What the task asks — Below is a block of entries; repeat exactly the lines starting at the line that contains "filing cabinet: (198, 203)" and ending at the line that contains "window: (250, 319) -> (131, 228), moved", both included.

Data extract —
╔══

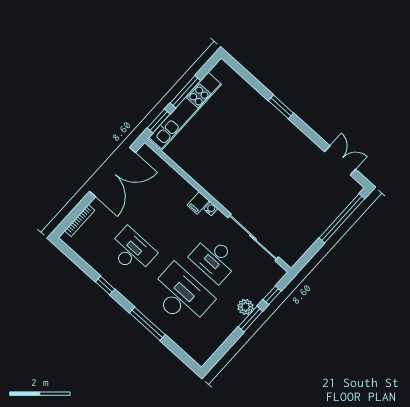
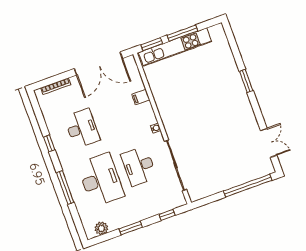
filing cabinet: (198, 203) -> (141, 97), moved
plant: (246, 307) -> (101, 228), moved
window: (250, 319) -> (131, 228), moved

╚══
╔══

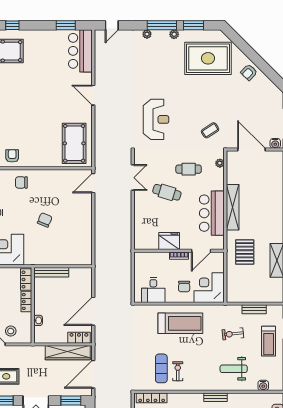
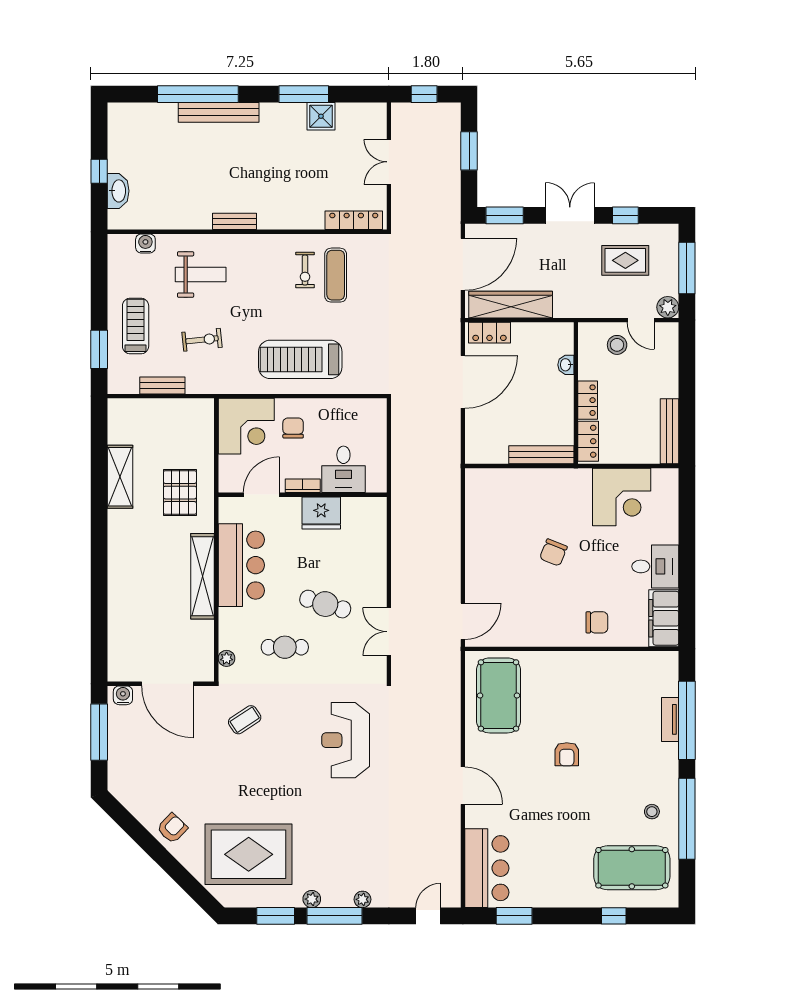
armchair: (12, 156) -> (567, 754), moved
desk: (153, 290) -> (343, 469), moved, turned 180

╚══
╔══

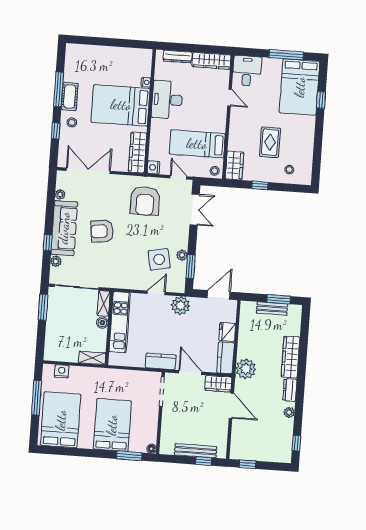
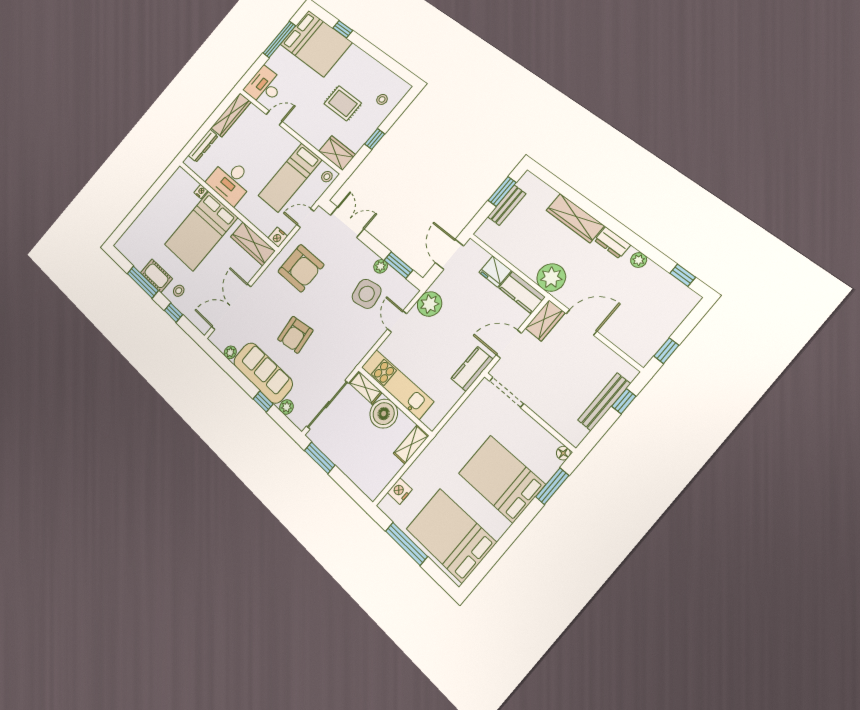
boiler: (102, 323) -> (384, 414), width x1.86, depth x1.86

╚══

Response for this exercise —
filing cabinet: (198, 203) -> (141, 97), moved
plant: (246, 307) -> (101, 228), moved
window: (250, 319) -> (131, 228), moved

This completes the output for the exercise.